Object state change records
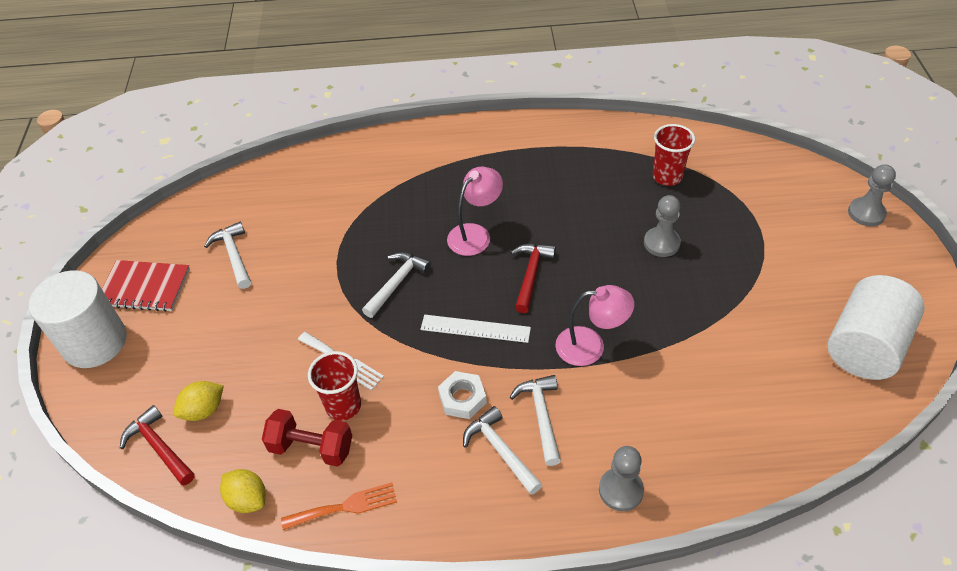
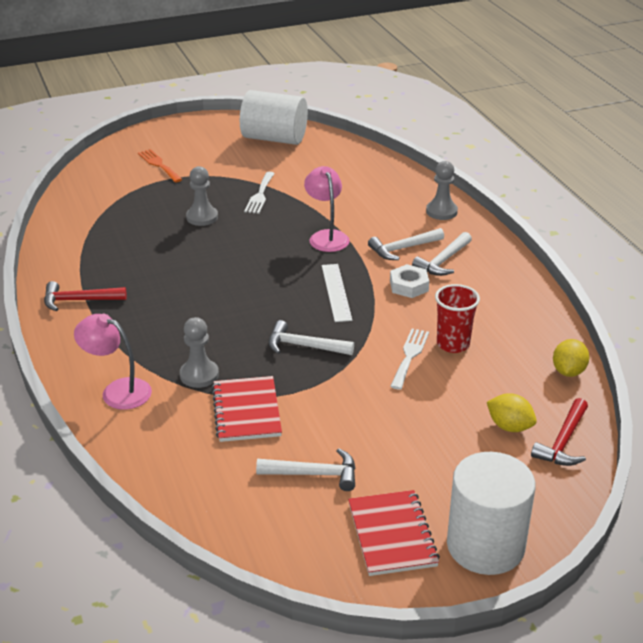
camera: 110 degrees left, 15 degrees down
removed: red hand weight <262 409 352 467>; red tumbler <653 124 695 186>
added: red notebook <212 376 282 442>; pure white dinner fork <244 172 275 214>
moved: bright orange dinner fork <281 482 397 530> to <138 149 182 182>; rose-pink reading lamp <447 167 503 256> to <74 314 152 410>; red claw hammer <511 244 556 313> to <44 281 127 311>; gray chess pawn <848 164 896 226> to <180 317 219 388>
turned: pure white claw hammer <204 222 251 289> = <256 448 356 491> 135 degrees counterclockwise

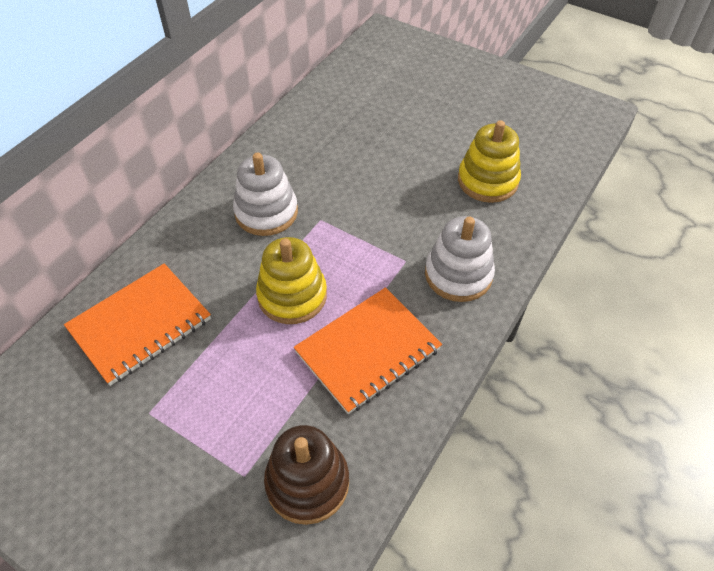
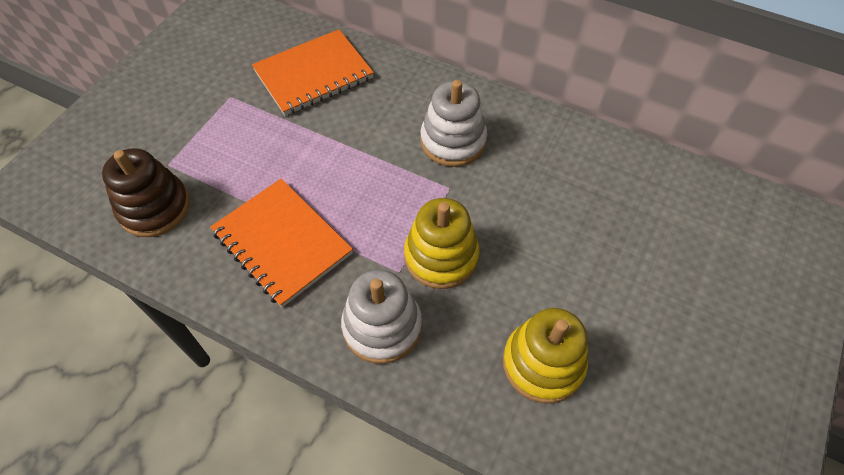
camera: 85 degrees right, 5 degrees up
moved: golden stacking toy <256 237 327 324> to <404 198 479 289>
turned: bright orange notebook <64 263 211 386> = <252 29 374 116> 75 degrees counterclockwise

◆ Exercise prompt: Gather up, from the records above, each line where the word "counterclockwise" appears.

◆ Written reply:
turned: pure white claw hammer <204 222 251 289> = <256 448 356 491> 135 degrees counterclockwise
turned: bright orange notebook <64 263 211 386> = <252 29 374 116> 75 degrees counterclockwise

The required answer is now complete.